• _Task_: Print the following lines verbatim, with every word, number, and mark of punctuation left unchanged.

* Start *

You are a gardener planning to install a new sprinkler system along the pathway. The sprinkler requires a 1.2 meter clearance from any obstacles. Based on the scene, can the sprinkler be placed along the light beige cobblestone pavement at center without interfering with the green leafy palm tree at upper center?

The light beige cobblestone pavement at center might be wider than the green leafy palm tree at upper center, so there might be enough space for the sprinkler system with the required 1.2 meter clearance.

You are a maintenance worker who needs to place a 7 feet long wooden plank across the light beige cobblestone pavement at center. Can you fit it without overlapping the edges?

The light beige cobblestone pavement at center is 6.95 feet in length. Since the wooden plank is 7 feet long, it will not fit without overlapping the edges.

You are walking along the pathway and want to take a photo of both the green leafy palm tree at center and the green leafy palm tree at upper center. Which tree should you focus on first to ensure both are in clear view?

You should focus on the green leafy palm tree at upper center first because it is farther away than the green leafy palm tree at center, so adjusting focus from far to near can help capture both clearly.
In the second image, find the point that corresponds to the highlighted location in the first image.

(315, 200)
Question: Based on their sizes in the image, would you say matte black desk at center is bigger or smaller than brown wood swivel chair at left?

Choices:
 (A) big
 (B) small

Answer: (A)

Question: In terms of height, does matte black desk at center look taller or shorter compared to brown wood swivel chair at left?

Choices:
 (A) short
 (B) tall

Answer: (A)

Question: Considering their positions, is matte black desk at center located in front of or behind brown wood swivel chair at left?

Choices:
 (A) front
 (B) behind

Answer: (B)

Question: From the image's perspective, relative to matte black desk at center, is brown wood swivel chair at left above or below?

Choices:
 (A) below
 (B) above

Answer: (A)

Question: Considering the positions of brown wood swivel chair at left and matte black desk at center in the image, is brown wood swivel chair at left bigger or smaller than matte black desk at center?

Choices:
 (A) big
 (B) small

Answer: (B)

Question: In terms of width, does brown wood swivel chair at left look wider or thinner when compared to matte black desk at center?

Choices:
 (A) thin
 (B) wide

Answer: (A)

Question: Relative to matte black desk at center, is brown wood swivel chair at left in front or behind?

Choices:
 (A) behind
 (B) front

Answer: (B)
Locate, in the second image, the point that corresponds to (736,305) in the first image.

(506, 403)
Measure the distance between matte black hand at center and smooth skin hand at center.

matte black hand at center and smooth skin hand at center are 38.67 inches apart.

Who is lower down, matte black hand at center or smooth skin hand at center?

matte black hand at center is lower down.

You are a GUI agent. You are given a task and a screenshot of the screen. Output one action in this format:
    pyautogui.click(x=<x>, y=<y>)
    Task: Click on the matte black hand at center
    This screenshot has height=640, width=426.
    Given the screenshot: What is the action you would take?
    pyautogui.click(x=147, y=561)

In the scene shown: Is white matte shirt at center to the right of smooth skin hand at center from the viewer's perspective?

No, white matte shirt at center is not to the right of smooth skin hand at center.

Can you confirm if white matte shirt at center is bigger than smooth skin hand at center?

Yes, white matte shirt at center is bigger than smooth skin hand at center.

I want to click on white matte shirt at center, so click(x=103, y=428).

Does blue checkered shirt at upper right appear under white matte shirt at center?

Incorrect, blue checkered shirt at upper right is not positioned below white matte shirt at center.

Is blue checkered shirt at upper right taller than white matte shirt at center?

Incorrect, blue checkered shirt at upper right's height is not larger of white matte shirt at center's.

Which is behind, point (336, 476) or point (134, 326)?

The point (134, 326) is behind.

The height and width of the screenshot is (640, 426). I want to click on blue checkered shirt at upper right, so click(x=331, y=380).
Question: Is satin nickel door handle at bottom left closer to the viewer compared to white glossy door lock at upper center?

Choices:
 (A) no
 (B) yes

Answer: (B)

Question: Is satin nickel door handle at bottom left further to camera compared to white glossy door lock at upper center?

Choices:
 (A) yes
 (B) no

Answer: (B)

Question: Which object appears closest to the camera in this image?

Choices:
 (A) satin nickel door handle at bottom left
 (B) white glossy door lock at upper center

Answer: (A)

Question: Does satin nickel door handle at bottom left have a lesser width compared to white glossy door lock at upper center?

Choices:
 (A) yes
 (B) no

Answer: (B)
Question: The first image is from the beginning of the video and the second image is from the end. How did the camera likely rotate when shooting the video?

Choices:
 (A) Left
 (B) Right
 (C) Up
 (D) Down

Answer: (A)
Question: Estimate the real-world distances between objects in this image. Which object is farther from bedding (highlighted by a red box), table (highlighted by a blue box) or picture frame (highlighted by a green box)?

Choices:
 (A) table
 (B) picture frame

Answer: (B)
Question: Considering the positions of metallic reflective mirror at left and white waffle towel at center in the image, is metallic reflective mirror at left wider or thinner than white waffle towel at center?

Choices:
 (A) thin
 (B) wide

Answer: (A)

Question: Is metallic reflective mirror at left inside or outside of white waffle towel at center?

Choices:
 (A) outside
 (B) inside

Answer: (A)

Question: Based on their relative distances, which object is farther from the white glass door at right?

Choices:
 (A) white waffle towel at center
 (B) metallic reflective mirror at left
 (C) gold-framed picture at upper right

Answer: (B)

* End *

• _Exercise solution_:
You are a gardener planning to install a new sprinkler system along the pathway. The sprinkler requires a 1.2 meter clearance from any obstacles. Based on the scene, can the sprinkler be placed along the light beige cobblestone pavement at center without interfering with the green leafy palm tree at upper center?

The light beige cobblestone pavement at center might be wider than the green leafy palm tree at upper center, so there might be enough space for the sprinkler system with the required 1.2 meter clearance.

You are a maintenance worker who needs to place a 7 feet long wooden plank across the light beige cobblestone pavement at center. Can you fit it without overlapping the edges?

The light beige cobblestone pavement at center is 6.95 feet in length. Since the wooden plank is 7 feet long, it will not fit without overlapping the edges.

You are walking along the pathway and want to take a photo of both the green leafy palm tree at center and the green leafy palm tree at upper center. Which tree should you focus on first to ensure both are in clear view?

You should focus on the green leafy palm tree at upper center first because it is farther away than the green leafy palm tree at center, so adjusting focus from far to near can help capture both clearly.
In the second image, find the point that corresponds to the highlighted location in the first image.

(315, 200)
Question: Based on their sizes in the image, would you say matte black desk at center is bigger or smaller than brown wood swivel chair at left?

Choices:
 (A) big
 (B) small

Answer: (A)

Question: In terms of height, does matte black desk at center look taller or shorter compared to brown wood swivel chair at left?

Choices:
 (A) short
 (B) tall

Answer: (A)

Question: Considering their positions, is matte black desk at center located in front of or behind brown wood swivel chair at left?

Choices:
 (A) front
 (B) behind

Answer: (B)

Question: From the image's perspective, relative to matte black desk at center, is brown wood swivel chair at left above or below?

Choices:
 (A) below
 (B) above

Answer: (A)

Question: Considering the positions of brown wood swivel chair at left and matte black desk at center in the image, is brown wood swivel chair at left bigger or smaller than matte black desk at center?

Choices:
 (A) big
 (B) small

Answer: (B)

Question: In terms of width, does brown wood swivel chair at left look wider or thinner when compared to matte black desk at center?

Choices:
 (A) thin
 (B) wide

Answer: (A)

Question: Relative to matte black desk at center, is brown wood swivel chair at left in front or behind?

Choices:
 (A) behind
 (B) front

Answer: (B)
Locate, in the second image, the point that corresponds to (736,305) in the first image.

(506, 403)
Measure the distance between matte black hand at center and smooth skin hand at center.

matte black hand at center and smooth skin hand at center are 38.67 inches apart.

Who is lower down, matte black hand at center or smooth skin hand at center?

matte black hand at center is lower down.

You are a GUI agent. You are given a task and a screenshot of the screen. Output one action in this format:
    pyautogui.click(x=<x>, y=<y>)
    Task: Click on the matte black hand at center
    This screenshot has height=640, width=426.
    Given the screenshot: What is the action you would take?
    pyautogui.click(x=147, y=561)

In the scene shown: Is white matte shirt at center to the right of smooth skin hand at center from the viewer's perspective?

No, white matte shirt at center is not to the right of smooth skin hand at center.

Can you confirm if white matte shirt at center is bigger than smooth skin hand at center?

Yes, white matte shirt at center is bigger than smooth skin hand at center.

I want to click on white matte shirt at center, so click(x=103, y=428).

Does blue checkered shirt at upper right appear under white matte shirt at center?

Incorrect, blue checkered shirt at upper right is not positioned below white matte shirt at center.

Is blue checkered shirt at upper right taller than white matte shirt at center?

Incorrect, blue checkered shirt at upper right's height is not larger of white matte shirt at center's.

Which is behind, point (336, 476) or point (134, 326)?

The point (134, 326) is behind.

The height and width of the screenshot is (640, 426). I want to click on blue checkered shirt at upper right, so click(x=331, y=380).
Question: Is satin nickel door handle at bottom left closer to the viewer compared to white glossy door lock at upper center?

Choices:
 (A) no
 (B) yes

Answer: (B)

Question: Is satin nickel door handle at bottom left further to camera compared to white glossy door lock at upper center?

Choices:
 (A) yes
 (B) no

Answer: (B)

Question: Which object appears closest to the camera in this image?

Choices:
 (A) satin nickel door handle at bottom left
 (B) white glossy door lock at upper center

Answer: (A)

Question: Does satin nickel door handle at bottom left have a lesser width compared to white glossy door lock at upper center?

Choices:
 (A) yes
 (B) no

Answer: (B)
Question: The first image is from the beginning of the video and the second image is from the end. How did the camera likely rotate when shooting the video?

Choices:
 (A) Left
 (B) Right
 (C) Up
 (D) Down

Answer: (A)
Question: Estimate the real-world distances between objects in this image. Which object is farther from bedding (highlighted by a red box), table (highlighted by a blue box) or picture frame (highlighted by a green box)?

Choices:
 (A) table
 (B) picture frame

Answer: (B)
Question: Considering the positions of metallic reflective mirror at left and white waffle towel at center in the image, is metallic reflective mirror at left wider or thinner than white waffle towel at center?

Choices:
 (A) thin
 (B) wide

Answer: (A)

Question: Is metallic reflective mirror at left inside or outside of white waffle towel at center?

Choices:
 (A) outside
 (B) inside

Answer: (A)

Question: Based on their relative distances, which object is farther from the white glass door at right?

Choices:
 (A) white waffle towel at center
 (B) metallic reflective mirror at left
 (C) gold-framed picture at upper right

Answer: (B)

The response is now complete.